------ SUPPLIED DATA ------

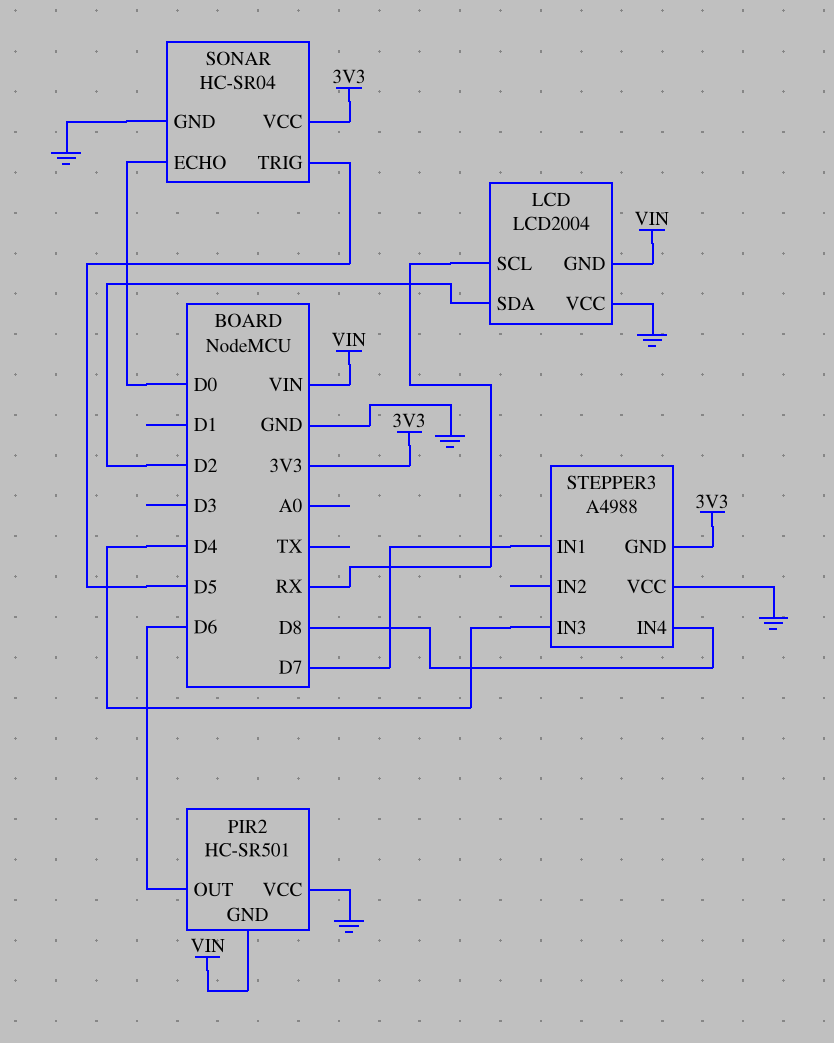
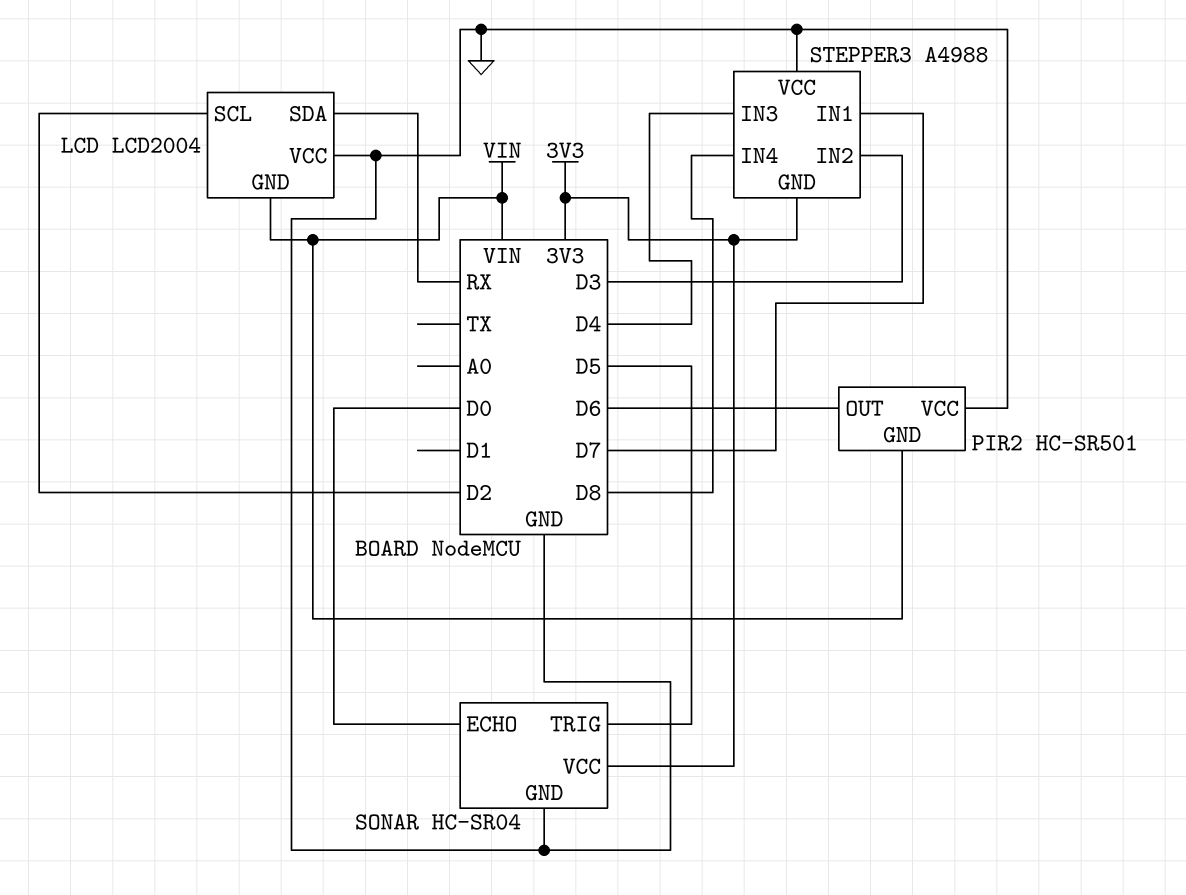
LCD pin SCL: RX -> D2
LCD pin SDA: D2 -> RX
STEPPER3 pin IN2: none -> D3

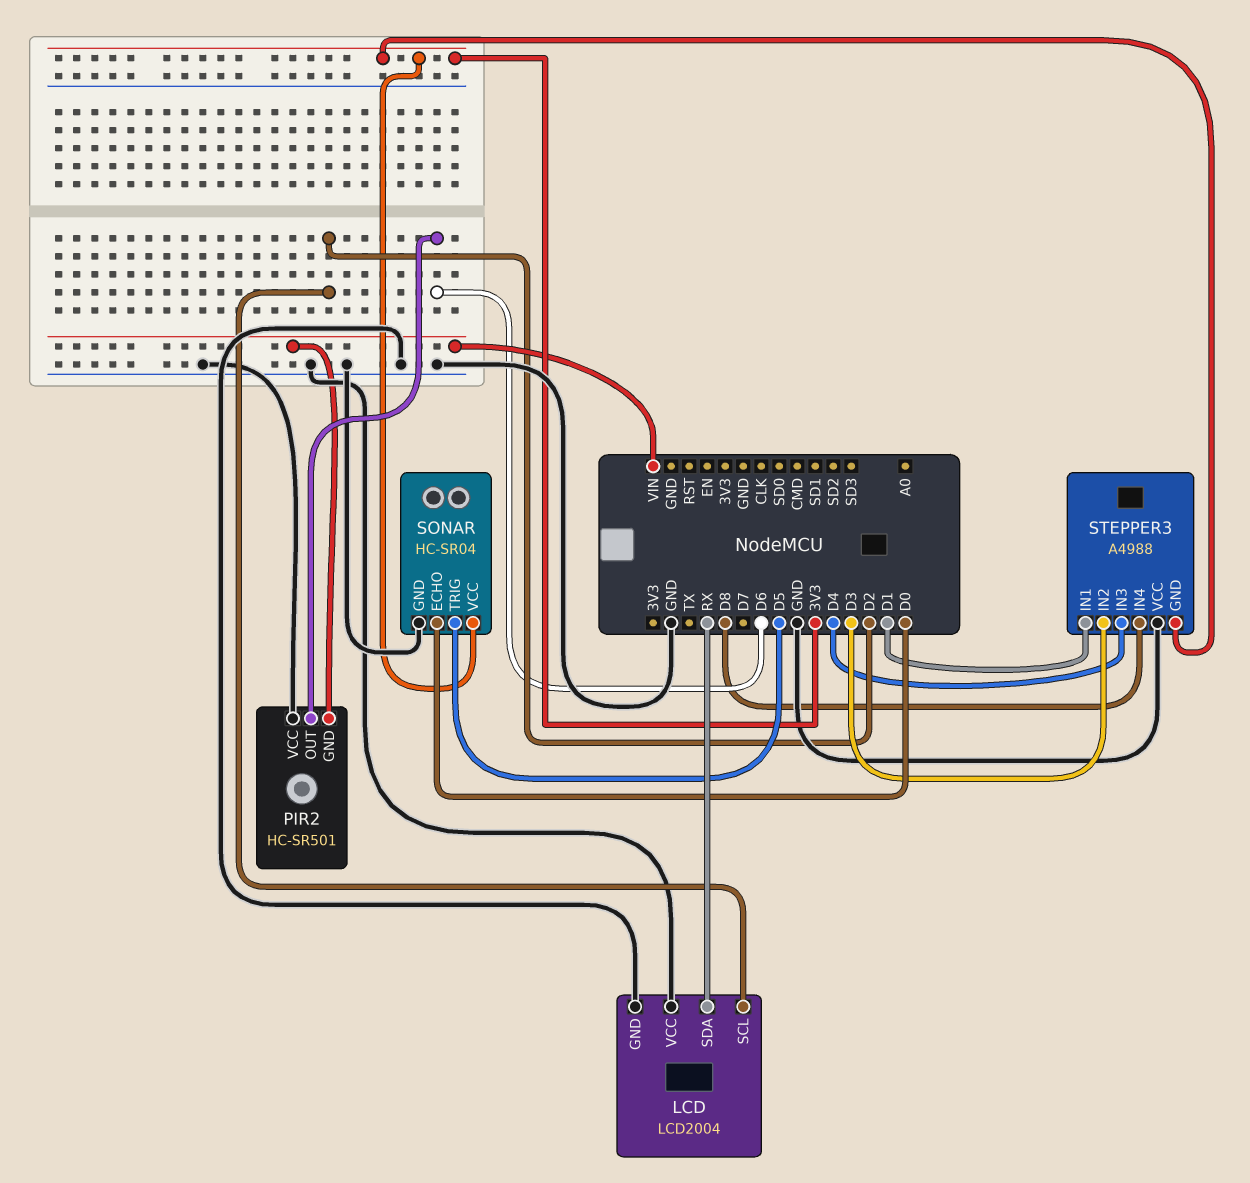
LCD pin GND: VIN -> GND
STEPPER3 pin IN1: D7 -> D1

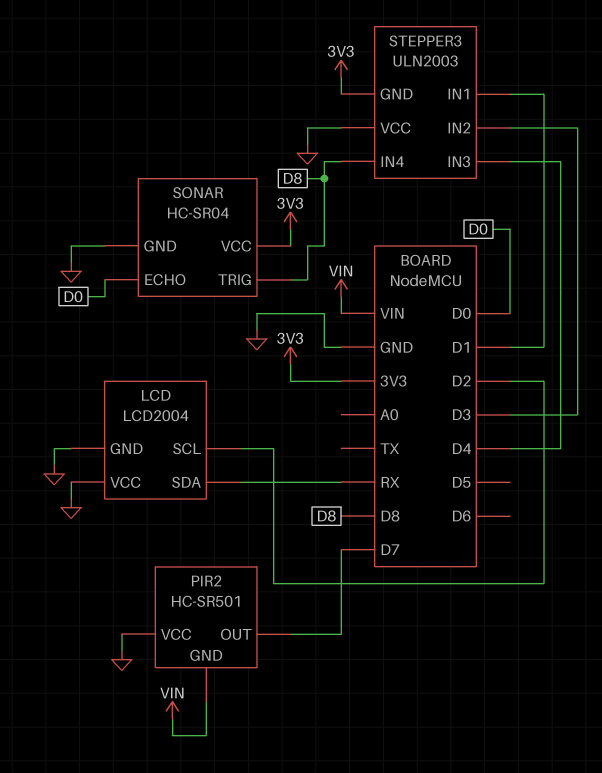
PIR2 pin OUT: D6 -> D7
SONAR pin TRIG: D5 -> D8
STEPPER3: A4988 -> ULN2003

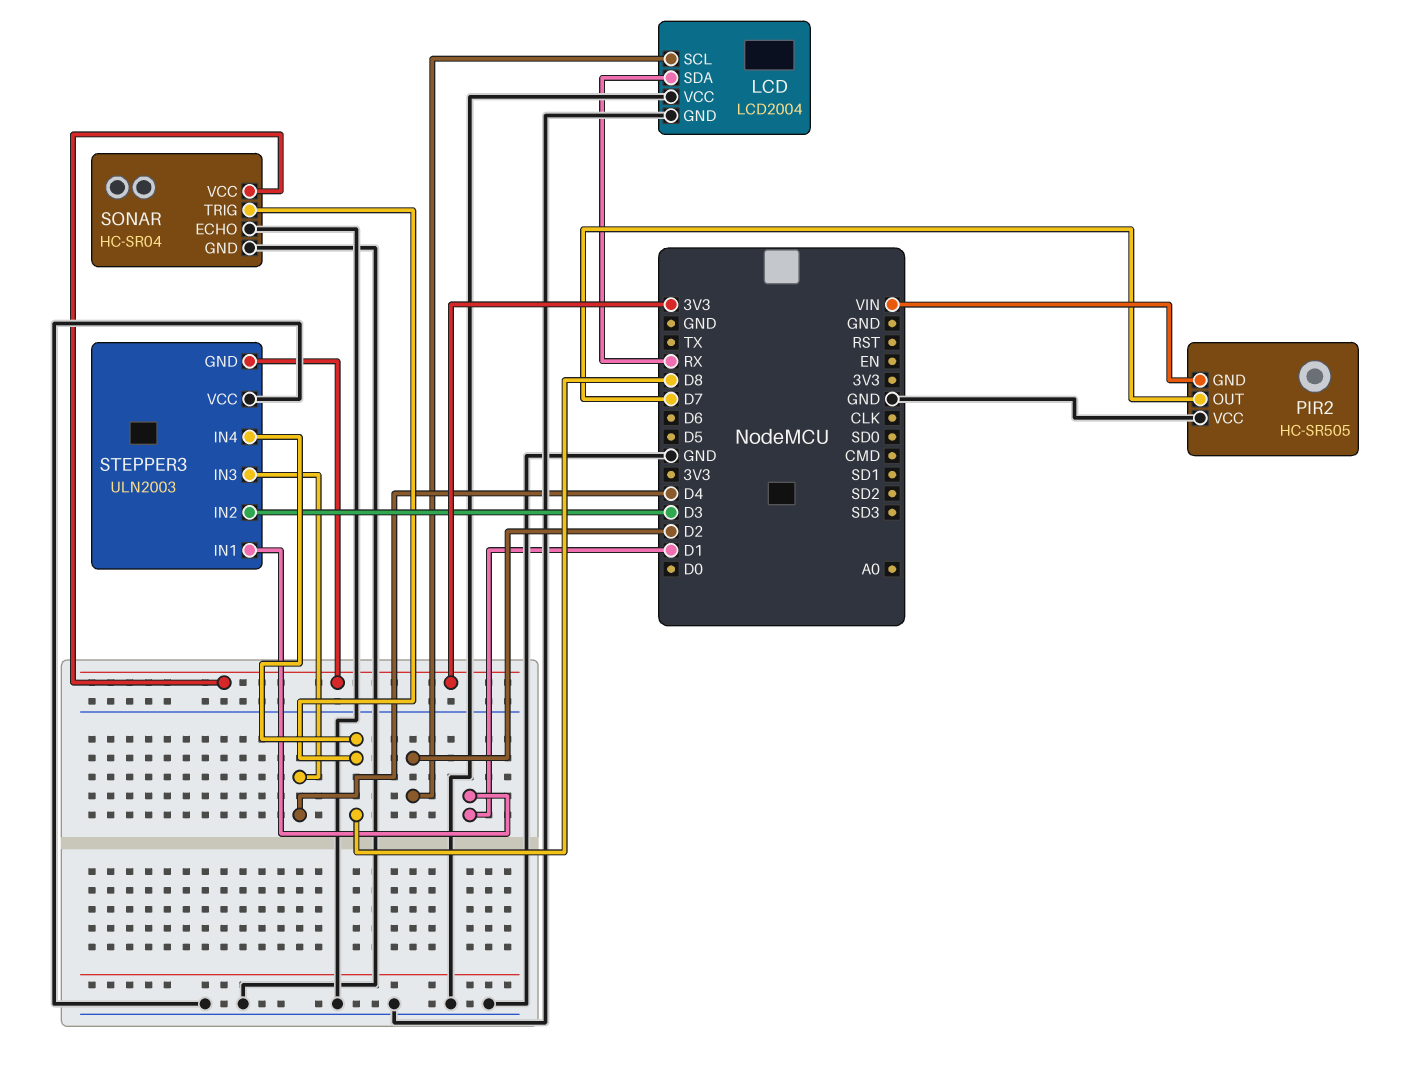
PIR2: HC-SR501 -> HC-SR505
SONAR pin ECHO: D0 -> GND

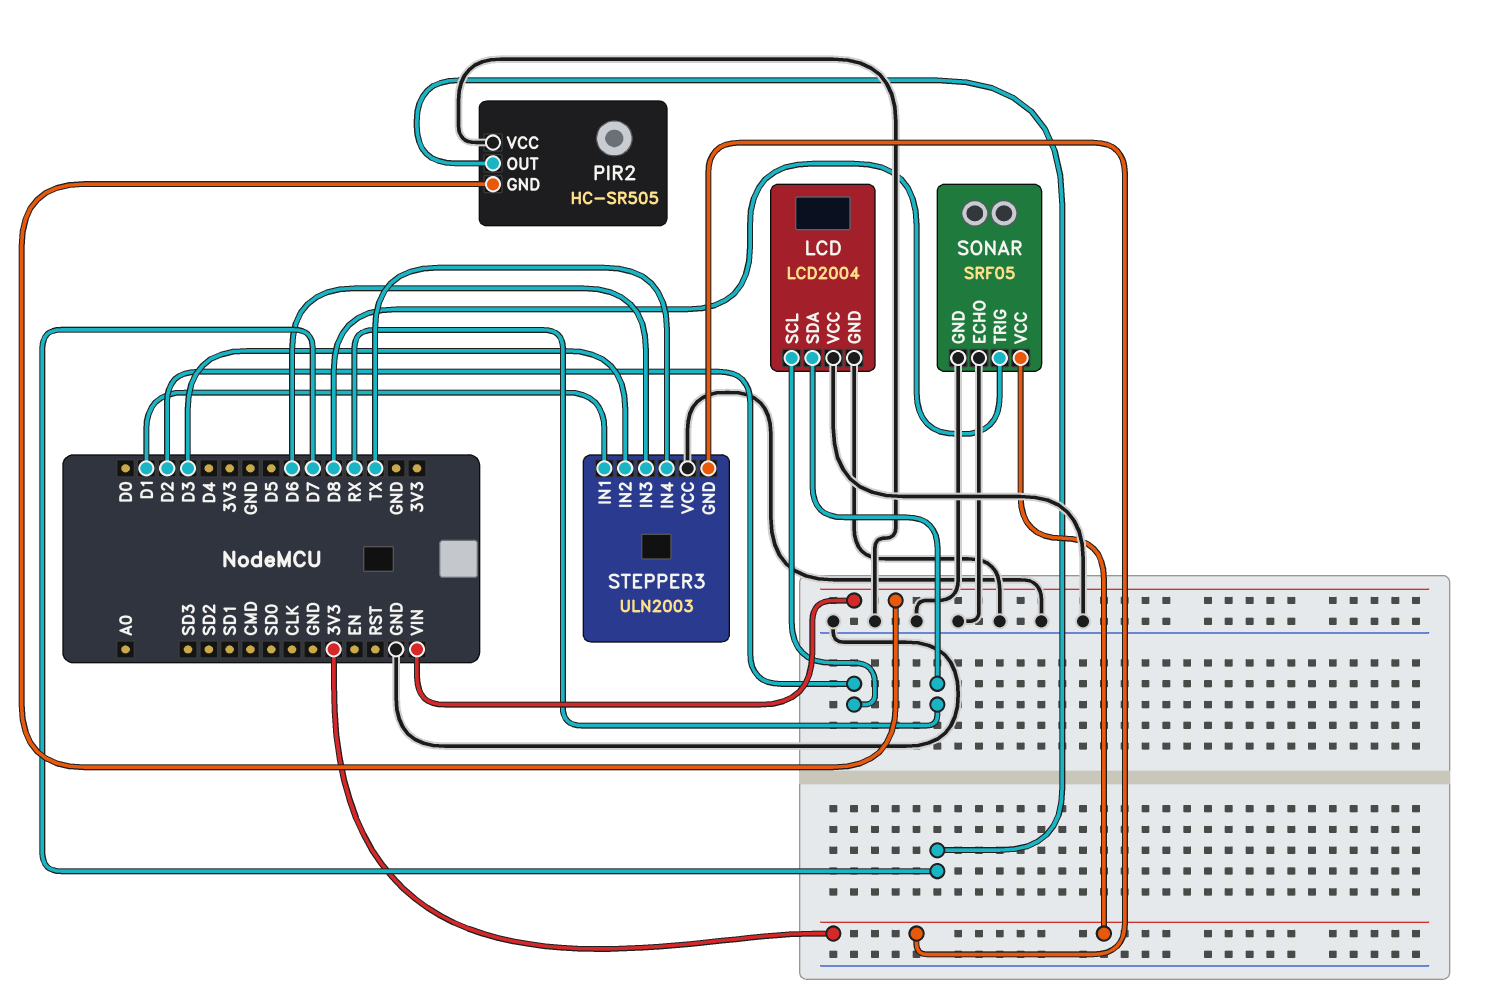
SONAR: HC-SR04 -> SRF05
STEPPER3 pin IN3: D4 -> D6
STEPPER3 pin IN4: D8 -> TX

------

**PROBLEM TO WORK ON:** Repeat everything in the records above exactly; pictures are not part of the copy.

**SOLUTION FOR THIS PROBLEM:**
LCD pin SCL: RX -> D2
LCD pin SDA: D2 -> RX
STEPPER3 pin IN2: none -> D3

LCD pin GND: VIN -> GND
STEPPER3 pin IN1: D7 -> D1

PIR2 pin OUT: D6 -> D7
SONAR pin TRIG: D5 -> D8
STEPPER3: A4988 -> ULN2003

PIR2: HC-SR501 -> HC-SR505
SONAR pin ECHO: D0 -> GND

SONAR: HC-SR04 -> SRF05
STEPPER3 pin IN3: D4 -> D6
STEPPER3 pin IN4: D8 -> TX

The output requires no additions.